── Exercise material

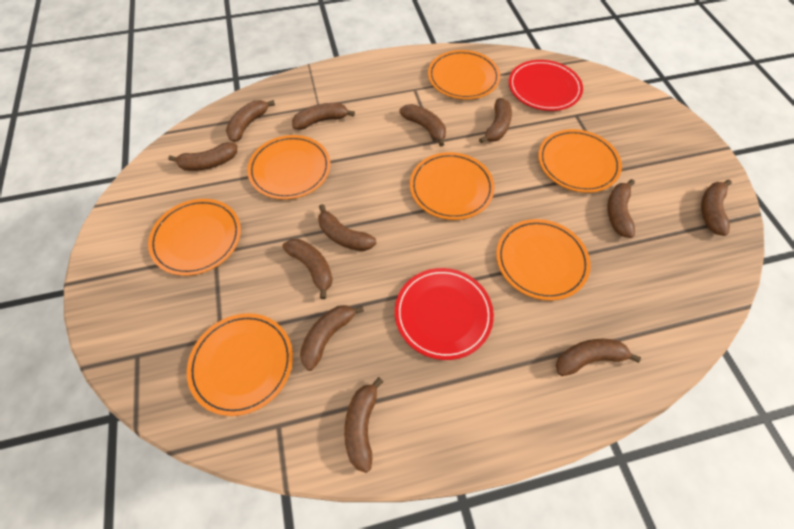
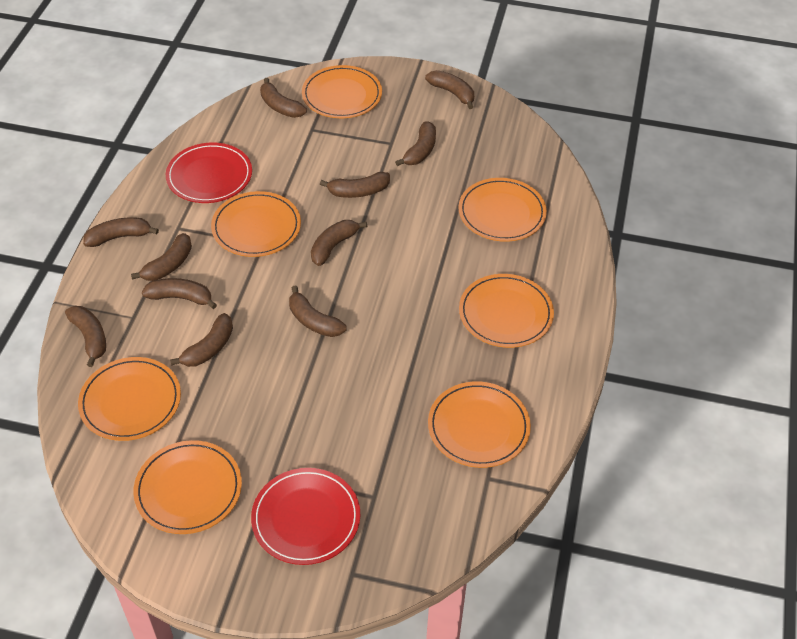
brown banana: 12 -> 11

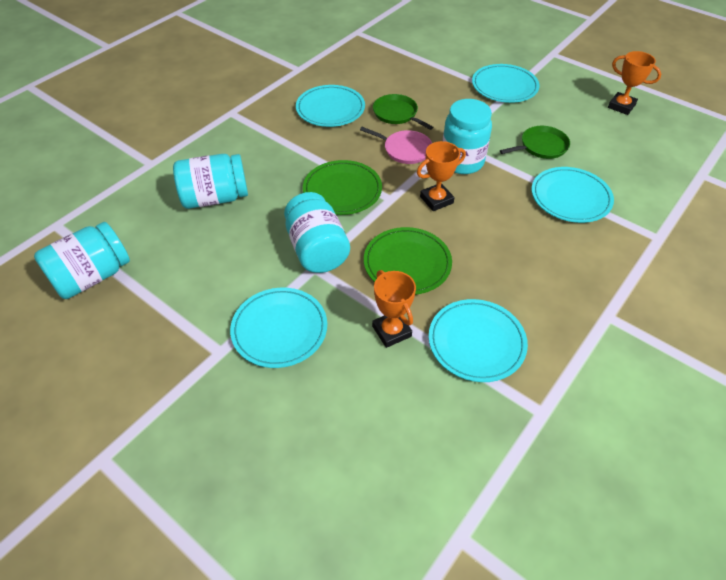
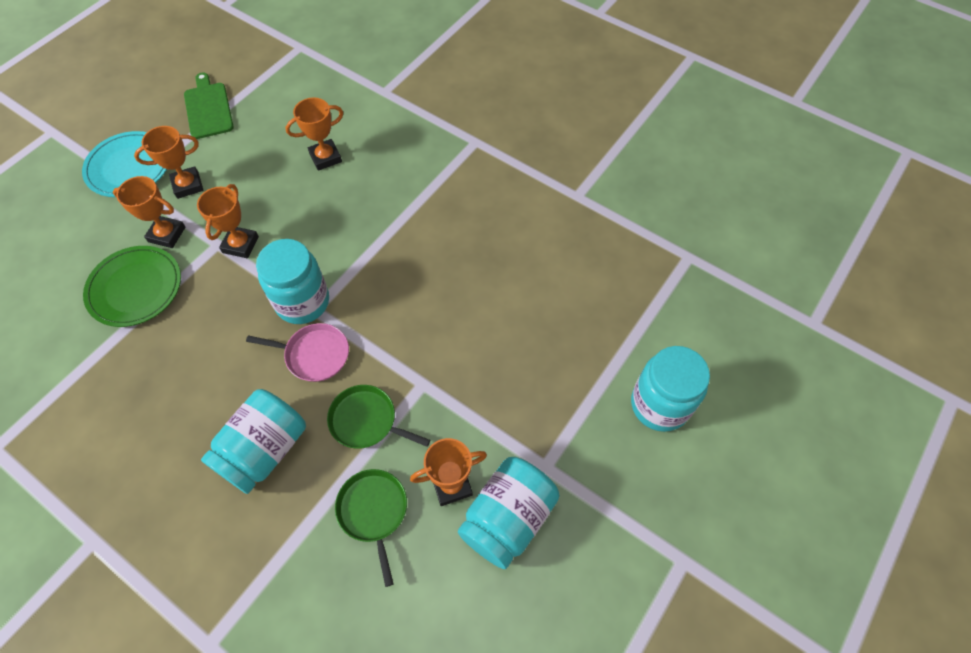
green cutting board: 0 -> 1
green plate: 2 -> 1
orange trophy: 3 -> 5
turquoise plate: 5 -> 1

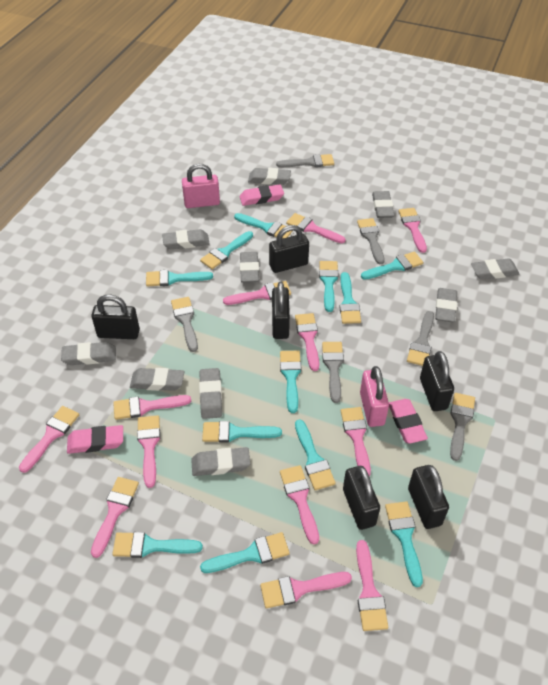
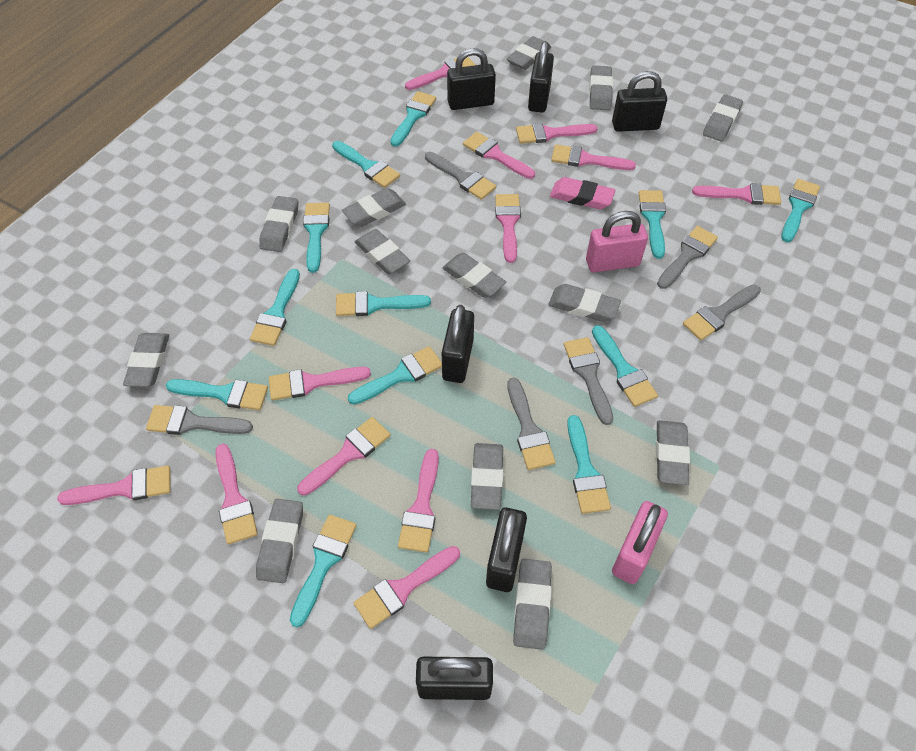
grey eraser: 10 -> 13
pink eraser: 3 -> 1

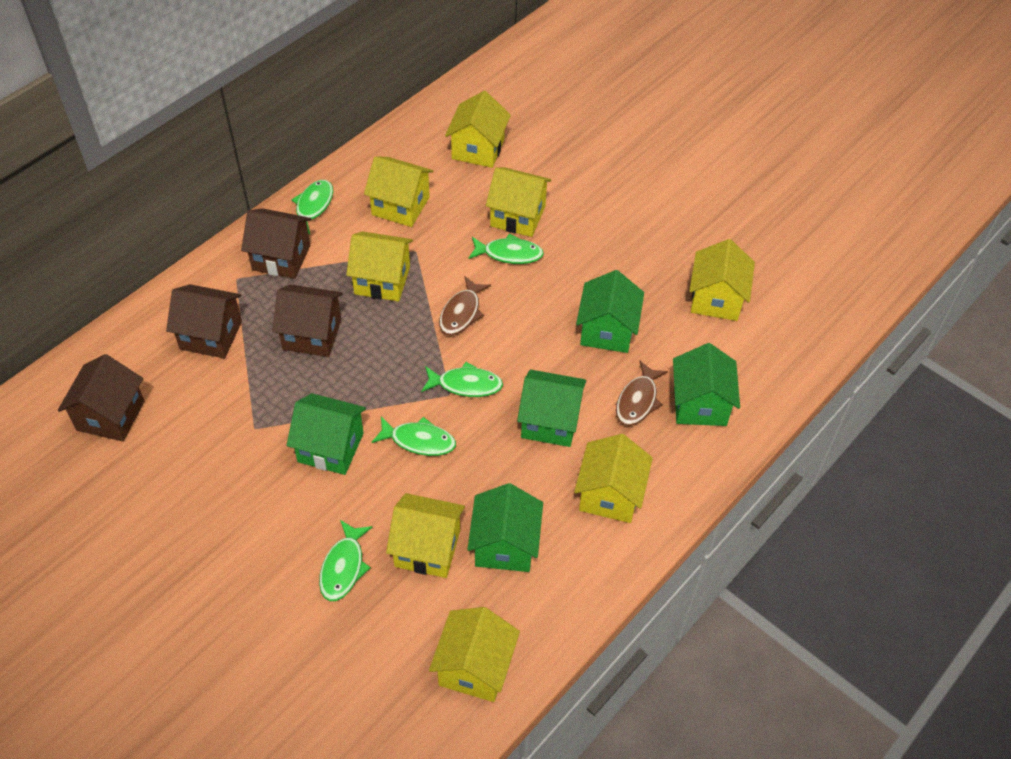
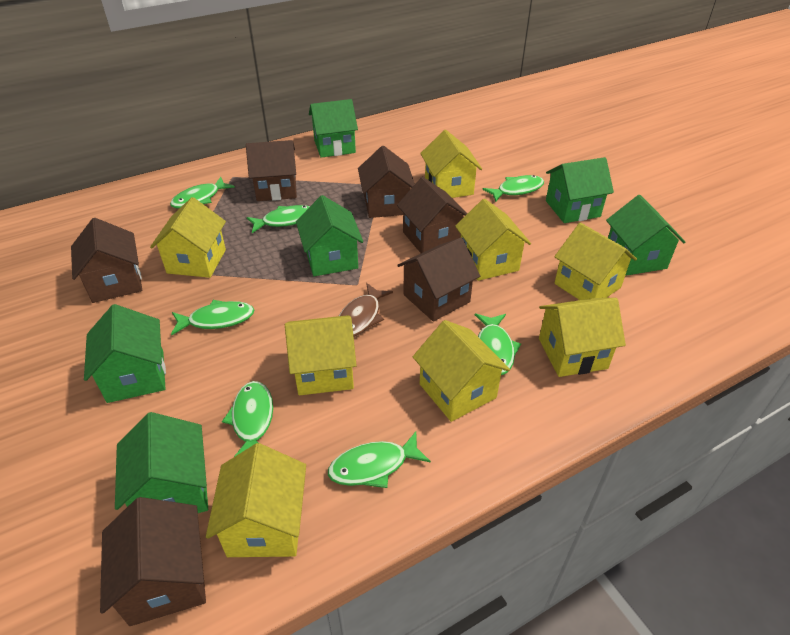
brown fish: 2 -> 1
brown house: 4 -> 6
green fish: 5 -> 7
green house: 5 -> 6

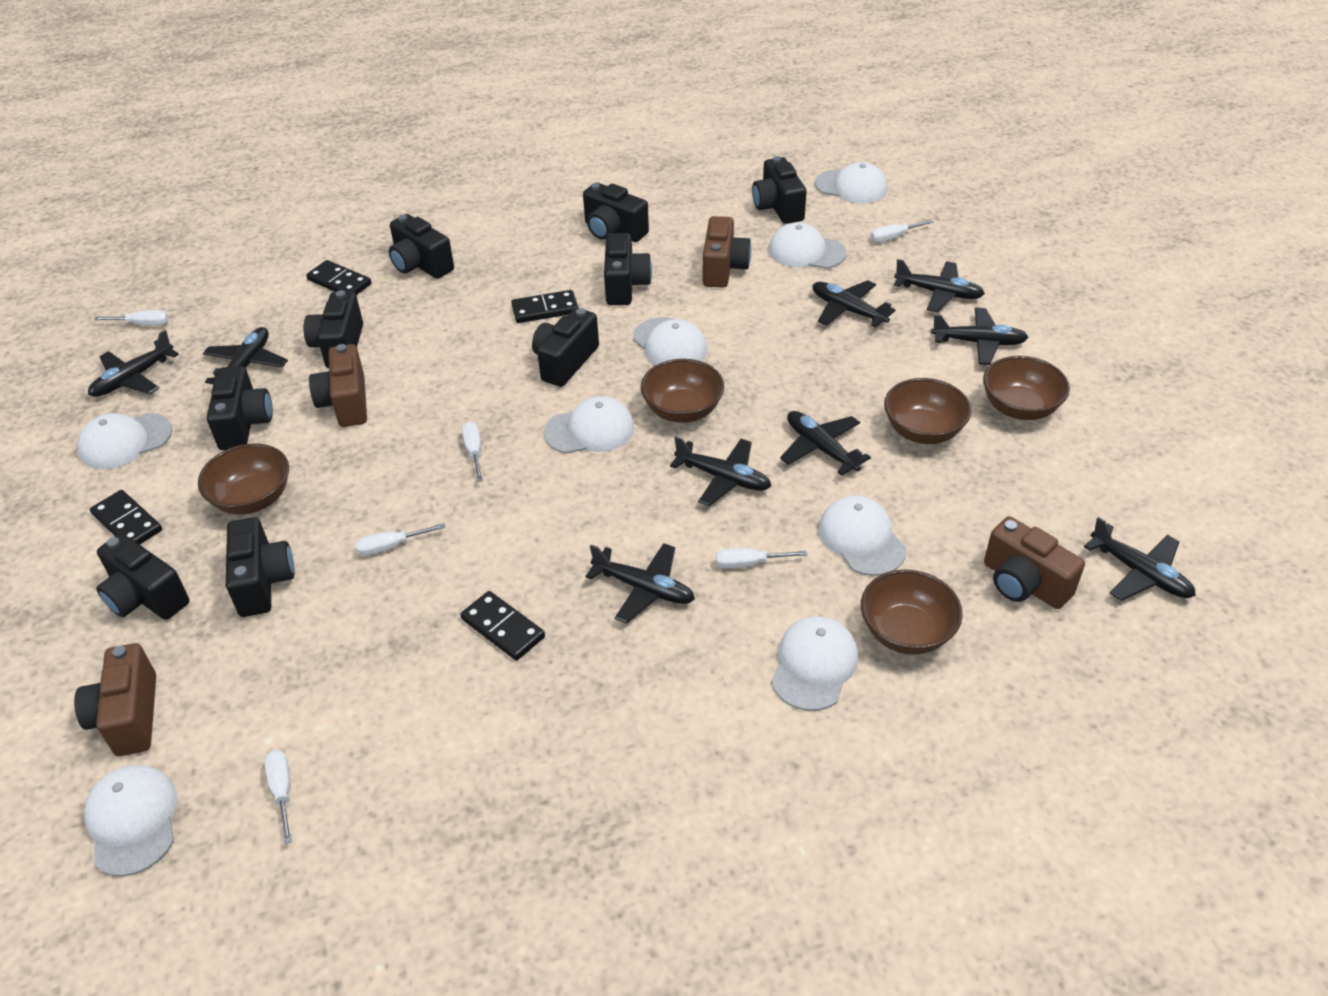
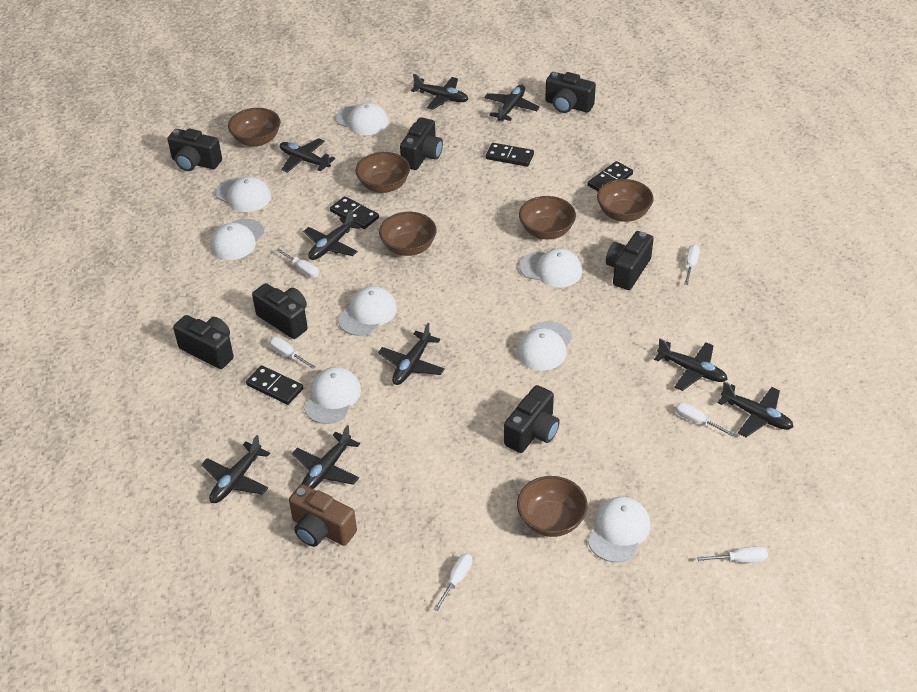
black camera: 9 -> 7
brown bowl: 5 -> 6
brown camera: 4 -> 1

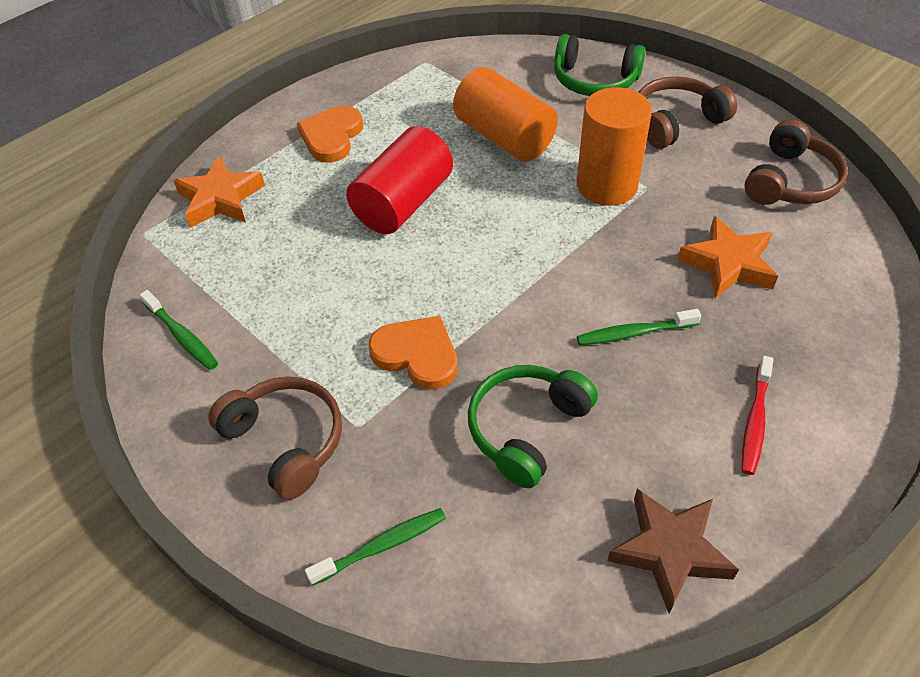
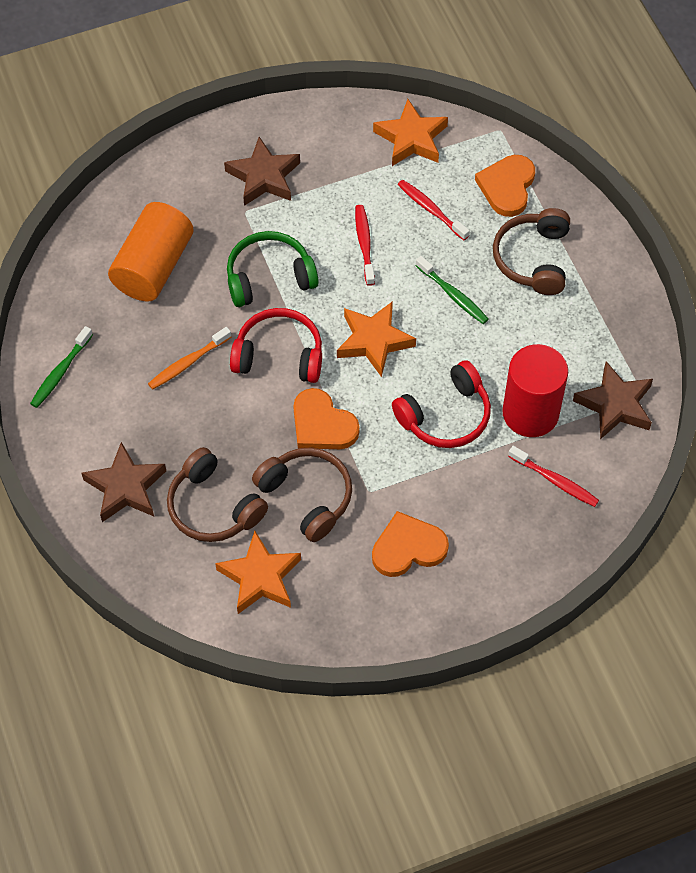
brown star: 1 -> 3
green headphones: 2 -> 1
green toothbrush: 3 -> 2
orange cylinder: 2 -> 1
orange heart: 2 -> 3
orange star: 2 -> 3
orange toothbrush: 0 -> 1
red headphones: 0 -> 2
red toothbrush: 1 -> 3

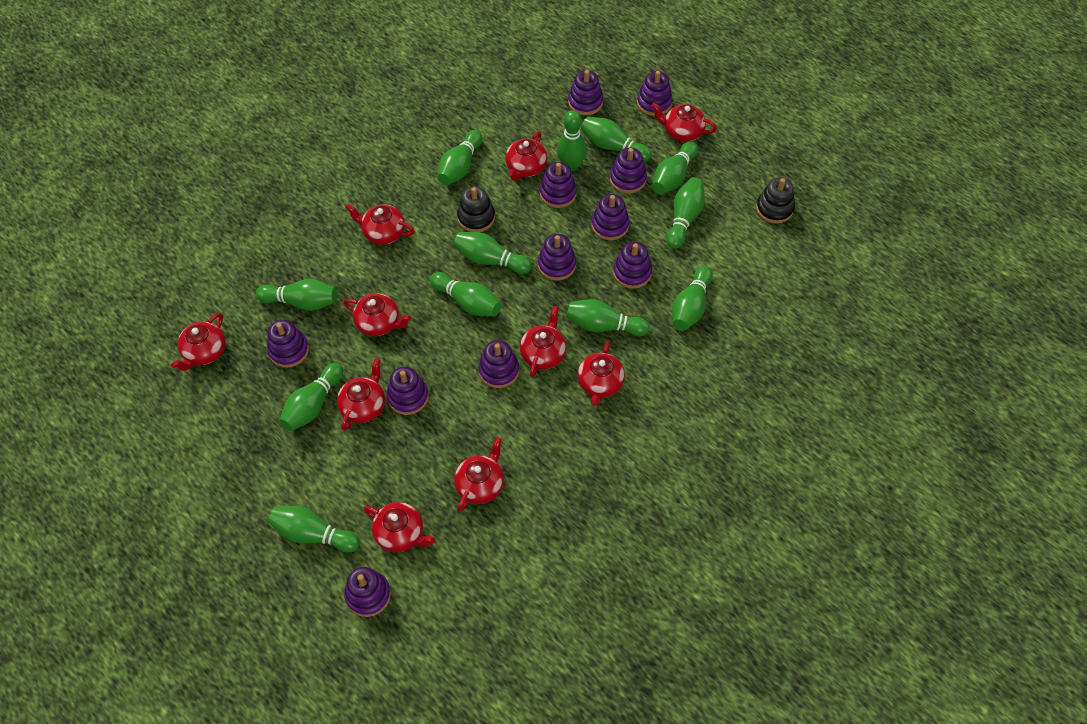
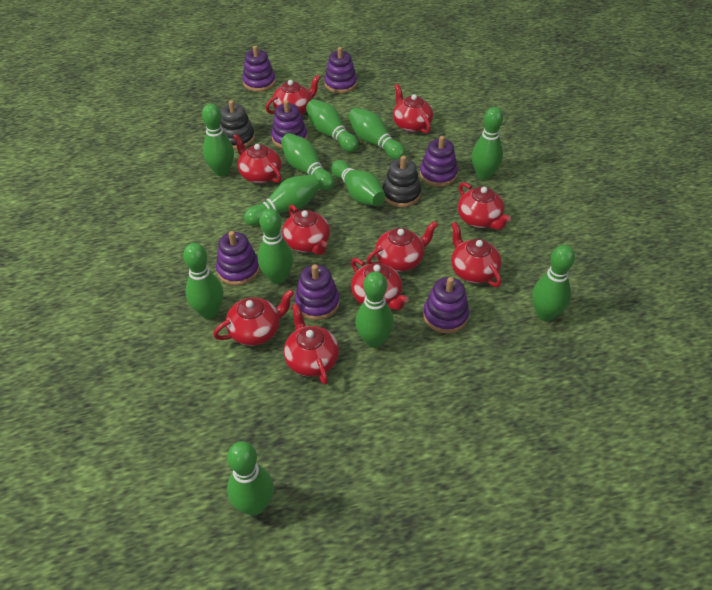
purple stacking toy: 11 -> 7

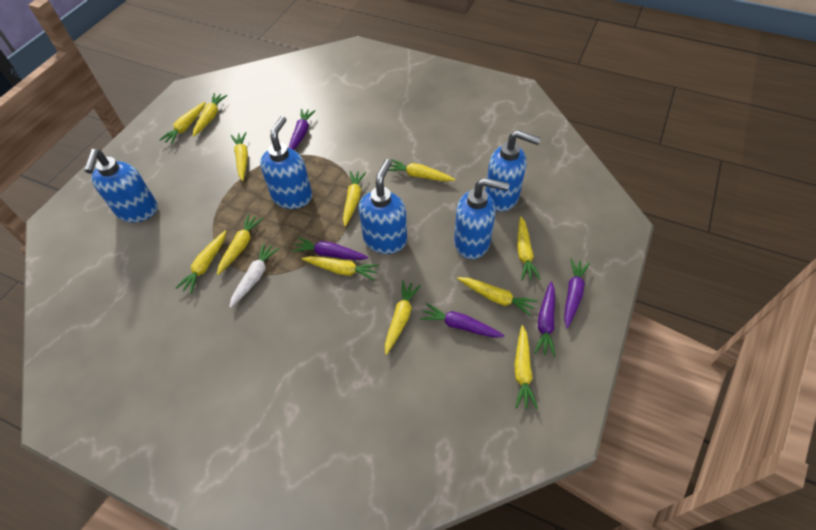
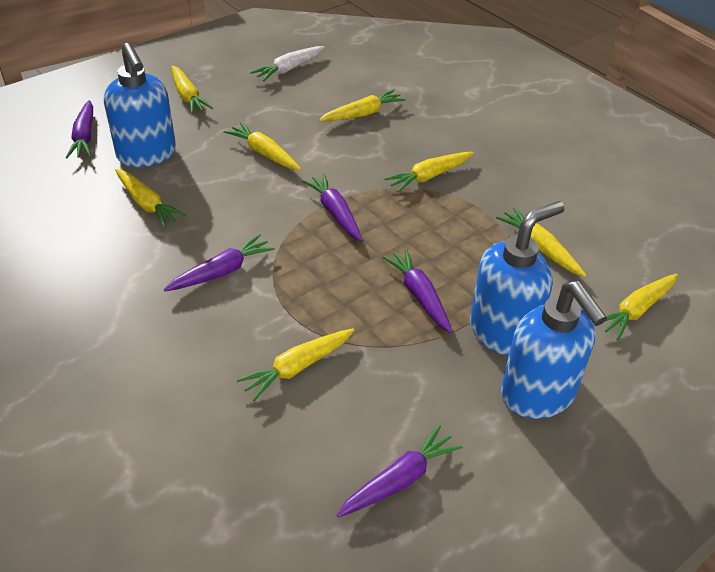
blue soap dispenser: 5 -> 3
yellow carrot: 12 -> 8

────

**Task goal**
Please transcribe, word for word, every line from the one containing "purple stacking toy: 11 -> 7" through the last line of the records, both included, and leave the pictures out.

**Output of the exercise**
purple stacking toy: 11 -> 7

blue soap dispenser: 5 -> 3
yellow carrot: 12 -> 8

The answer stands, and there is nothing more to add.